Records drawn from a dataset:
----------------
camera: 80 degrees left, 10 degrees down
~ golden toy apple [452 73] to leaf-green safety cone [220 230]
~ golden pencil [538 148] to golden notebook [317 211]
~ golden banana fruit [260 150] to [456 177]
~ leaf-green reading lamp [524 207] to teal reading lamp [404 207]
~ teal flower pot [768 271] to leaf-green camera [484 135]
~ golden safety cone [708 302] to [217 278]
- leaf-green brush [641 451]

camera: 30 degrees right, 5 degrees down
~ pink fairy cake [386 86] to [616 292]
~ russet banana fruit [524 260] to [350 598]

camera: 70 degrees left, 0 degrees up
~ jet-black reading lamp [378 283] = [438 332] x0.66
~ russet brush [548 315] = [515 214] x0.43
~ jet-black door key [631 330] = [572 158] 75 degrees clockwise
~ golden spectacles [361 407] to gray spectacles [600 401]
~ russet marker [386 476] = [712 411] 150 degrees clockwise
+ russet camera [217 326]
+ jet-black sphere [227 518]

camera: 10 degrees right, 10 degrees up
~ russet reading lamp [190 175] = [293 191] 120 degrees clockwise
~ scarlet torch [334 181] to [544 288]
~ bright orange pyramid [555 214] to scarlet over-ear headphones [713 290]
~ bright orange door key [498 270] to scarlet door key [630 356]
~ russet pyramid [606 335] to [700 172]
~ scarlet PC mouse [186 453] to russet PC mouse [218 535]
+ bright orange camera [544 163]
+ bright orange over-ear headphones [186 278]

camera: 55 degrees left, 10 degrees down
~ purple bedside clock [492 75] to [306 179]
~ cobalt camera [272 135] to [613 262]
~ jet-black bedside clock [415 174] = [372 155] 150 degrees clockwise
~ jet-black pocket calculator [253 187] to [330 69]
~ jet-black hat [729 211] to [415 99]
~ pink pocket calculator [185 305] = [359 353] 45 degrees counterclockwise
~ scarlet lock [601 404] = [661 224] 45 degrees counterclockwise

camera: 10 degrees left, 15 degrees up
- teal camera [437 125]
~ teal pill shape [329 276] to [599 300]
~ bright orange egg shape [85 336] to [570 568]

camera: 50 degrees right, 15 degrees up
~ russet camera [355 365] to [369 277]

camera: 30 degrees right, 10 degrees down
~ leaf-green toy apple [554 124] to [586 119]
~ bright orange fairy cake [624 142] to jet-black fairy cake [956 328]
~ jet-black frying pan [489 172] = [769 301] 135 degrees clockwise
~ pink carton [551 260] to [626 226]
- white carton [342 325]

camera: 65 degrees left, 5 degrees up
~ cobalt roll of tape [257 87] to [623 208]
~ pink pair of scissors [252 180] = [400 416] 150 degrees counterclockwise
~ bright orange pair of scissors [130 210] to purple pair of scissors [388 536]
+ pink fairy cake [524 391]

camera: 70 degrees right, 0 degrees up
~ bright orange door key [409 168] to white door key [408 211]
----------------
◆ **Activity**: Wherever the word "safety" turns up in a line of the entries above, copy that line.

◆ **Response area**:
~ golden toy apple [452 73] to leaf-green safety cone [220 230]
~ golden safety cone [708 302] to [217 278]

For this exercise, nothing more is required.